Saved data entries

>>>>>

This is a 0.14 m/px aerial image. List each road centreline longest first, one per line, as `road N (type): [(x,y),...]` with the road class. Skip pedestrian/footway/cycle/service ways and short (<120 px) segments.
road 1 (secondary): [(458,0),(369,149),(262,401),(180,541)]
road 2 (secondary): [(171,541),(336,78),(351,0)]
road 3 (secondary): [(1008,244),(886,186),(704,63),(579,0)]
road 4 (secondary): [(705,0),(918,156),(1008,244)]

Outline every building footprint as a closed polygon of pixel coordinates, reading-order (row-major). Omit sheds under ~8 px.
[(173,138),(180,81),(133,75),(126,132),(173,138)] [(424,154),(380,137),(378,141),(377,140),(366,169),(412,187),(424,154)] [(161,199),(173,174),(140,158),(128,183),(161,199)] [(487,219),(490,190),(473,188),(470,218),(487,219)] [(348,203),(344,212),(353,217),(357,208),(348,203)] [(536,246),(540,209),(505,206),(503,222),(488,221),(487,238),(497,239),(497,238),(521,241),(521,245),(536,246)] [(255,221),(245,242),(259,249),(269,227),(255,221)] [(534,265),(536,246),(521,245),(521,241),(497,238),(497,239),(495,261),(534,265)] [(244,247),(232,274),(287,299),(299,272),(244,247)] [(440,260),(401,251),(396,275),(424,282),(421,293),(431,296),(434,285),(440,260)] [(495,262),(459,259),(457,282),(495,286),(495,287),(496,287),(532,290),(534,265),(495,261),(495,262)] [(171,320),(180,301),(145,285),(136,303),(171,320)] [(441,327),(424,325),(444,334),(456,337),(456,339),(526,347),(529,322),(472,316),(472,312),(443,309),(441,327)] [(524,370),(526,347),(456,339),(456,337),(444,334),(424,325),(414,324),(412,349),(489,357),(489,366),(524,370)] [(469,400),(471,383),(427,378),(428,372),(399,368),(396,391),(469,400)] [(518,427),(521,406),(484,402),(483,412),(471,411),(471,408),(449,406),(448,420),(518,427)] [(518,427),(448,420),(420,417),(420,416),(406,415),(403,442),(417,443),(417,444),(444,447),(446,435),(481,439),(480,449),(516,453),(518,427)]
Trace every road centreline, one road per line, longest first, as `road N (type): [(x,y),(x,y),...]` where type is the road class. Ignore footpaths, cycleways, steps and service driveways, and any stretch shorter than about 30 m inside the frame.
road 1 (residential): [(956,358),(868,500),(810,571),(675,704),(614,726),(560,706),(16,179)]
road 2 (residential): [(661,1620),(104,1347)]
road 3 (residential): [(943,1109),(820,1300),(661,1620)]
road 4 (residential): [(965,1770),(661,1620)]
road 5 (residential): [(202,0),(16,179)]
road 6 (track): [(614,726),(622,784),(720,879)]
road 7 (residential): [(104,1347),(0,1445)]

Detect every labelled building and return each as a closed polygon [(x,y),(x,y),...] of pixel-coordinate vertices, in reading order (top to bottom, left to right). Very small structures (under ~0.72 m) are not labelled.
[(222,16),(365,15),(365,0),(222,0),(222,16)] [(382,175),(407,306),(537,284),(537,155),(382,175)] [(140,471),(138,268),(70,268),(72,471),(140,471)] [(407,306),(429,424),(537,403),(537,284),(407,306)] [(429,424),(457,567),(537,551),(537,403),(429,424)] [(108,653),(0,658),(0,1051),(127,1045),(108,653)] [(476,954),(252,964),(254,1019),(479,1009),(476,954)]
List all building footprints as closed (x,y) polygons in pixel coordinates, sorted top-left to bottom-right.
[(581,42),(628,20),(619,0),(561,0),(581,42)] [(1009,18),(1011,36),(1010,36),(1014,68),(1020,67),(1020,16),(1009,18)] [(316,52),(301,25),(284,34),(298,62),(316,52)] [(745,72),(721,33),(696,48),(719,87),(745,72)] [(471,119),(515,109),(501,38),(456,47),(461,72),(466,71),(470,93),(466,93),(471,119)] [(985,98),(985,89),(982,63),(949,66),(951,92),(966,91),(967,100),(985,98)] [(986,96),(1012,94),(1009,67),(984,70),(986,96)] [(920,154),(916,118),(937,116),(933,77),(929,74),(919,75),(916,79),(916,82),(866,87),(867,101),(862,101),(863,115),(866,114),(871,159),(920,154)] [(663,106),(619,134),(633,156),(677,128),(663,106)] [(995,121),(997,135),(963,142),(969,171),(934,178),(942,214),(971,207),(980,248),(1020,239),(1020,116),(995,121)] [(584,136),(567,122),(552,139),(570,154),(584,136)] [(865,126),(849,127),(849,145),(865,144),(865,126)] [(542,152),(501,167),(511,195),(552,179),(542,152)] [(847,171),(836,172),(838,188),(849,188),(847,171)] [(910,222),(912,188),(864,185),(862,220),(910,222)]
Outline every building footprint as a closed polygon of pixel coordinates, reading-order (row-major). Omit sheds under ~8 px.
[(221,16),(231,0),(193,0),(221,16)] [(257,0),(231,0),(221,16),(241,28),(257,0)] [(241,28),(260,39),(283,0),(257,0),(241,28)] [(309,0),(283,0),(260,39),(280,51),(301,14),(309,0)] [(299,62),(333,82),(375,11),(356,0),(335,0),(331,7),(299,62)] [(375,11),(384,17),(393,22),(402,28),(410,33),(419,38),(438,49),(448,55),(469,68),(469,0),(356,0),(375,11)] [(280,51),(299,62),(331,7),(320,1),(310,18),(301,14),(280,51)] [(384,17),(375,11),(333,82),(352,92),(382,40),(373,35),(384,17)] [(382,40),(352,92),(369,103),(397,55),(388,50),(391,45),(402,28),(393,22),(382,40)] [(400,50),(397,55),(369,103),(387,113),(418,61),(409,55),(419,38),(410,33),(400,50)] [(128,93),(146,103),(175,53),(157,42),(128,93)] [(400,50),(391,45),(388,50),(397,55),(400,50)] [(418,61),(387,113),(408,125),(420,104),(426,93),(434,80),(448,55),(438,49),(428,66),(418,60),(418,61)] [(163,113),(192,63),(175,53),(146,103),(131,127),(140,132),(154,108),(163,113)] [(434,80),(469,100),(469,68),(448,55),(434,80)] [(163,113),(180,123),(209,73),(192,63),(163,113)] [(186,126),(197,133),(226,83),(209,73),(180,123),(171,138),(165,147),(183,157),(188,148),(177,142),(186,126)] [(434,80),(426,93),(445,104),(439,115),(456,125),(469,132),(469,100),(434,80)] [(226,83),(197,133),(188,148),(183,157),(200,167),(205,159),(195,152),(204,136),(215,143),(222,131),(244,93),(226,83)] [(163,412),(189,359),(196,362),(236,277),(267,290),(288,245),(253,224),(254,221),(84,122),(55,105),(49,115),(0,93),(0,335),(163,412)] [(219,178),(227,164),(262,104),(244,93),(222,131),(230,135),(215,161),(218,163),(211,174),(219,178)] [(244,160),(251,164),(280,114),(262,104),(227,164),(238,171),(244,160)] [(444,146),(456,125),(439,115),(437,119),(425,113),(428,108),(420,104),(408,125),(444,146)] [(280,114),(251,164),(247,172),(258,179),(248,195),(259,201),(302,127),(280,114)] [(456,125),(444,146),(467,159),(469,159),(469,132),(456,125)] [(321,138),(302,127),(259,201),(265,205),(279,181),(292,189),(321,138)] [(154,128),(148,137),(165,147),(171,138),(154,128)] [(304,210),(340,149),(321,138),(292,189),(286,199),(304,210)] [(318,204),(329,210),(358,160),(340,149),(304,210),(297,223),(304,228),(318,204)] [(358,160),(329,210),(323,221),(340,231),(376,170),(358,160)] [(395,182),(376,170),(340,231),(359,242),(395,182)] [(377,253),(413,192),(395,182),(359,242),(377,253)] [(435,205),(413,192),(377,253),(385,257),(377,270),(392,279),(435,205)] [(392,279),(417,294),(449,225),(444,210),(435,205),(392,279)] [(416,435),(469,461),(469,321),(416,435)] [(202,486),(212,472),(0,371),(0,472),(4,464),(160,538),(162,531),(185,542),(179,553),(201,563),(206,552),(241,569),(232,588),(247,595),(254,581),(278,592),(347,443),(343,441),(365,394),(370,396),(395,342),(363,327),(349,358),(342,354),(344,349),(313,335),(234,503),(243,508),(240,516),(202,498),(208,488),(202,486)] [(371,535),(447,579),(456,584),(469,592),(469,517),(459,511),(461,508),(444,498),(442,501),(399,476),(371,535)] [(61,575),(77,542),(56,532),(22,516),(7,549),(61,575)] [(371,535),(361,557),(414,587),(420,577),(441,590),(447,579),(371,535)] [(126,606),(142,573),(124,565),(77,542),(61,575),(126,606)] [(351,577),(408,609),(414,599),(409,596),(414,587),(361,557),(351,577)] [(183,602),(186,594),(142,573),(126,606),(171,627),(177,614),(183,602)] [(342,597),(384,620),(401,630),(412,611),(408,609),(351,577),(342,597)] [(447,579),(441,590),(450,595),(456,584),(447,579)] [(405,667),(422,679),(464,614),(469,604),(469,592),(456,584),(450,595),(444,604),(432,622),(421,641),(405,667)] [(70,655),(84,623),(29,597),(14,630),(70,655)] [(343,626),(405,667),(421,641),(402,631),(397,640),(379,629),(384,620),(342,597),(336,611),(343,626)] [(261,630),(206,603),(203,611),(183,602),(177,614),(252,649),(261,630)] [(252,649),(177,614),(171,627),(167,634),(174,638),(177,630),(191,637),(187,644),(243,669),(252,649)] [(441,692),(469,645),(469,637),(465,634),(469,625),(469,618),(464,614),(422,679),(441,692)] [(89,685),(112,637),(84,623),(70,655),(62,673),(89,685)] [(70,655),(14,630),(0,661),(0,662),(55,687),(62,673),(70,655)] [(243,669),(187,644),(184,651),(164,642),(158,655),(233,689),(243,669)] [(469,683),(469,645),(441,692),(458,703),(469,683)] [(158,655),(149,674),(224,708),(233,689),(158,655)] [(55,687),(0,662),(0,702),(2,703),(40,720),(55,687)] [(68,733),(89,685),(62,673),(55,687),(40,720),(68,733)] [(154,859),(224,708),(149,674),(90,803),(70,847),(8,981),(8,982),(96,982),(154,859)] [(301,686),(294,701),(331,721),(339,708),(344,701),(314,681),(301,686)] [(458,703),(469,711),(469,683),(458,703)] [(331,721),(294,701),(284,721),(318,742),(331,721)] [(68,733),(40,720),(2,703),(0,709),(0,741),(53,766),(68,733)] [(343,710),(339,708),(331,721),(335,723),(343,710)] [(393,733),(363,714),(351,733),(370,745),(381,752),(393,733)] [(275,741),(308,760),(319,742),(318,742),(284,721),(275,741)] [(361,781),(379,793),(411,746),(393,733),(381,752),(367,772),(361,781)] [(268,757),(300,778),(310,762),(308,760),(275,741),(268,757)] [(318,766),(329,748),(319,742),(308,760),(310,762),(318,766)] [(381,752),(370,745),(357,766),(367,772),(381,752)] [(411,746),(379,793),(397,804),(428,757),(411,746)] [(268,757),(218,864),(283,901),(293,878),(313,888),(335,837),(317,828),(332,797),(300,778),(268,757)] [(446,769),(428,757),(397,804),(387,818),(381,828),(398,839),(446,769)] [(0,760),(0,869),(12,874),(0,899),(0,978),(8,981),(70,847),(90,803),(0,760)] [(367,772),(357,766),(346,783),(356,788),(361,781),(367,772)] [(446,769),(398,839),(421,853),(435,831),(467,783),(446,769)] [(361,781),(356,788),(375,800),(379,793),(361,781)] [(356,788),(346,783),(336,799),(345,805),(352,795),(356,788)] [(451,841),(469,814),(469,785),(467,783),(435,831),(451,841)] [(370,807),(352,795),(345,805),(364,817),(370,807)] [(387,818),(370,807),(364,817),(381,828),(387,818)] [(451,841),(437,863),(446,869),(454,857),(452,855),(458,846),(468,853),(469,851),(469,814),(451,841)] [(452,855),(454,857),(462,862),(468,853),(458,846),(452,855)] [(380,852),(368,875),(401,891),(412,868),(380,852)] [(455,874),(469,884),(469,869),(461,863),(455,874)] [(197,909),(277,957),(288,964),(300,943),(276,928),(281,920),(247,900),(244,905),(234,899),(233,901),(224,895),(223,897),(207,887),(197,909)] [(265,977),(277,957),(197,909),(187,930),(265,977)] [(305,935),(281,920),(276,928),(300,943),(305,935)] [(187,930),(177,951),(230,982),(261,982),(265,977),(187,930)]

<<<<<

What you should do | Whenever a line above has the word "secondary" in it, copy that line.

Expected output |
road 1 (secondary): [(458,0),(369,149),(262,401),(180,541)]
road 2 (secondary): [(171,541),(336,78),(351,0)]
road 3 (secondary): [(1008,244),(886,186),(704,63),(579,0)]
road 4 (secondary): [(705,0),(918,156),(1008,244)]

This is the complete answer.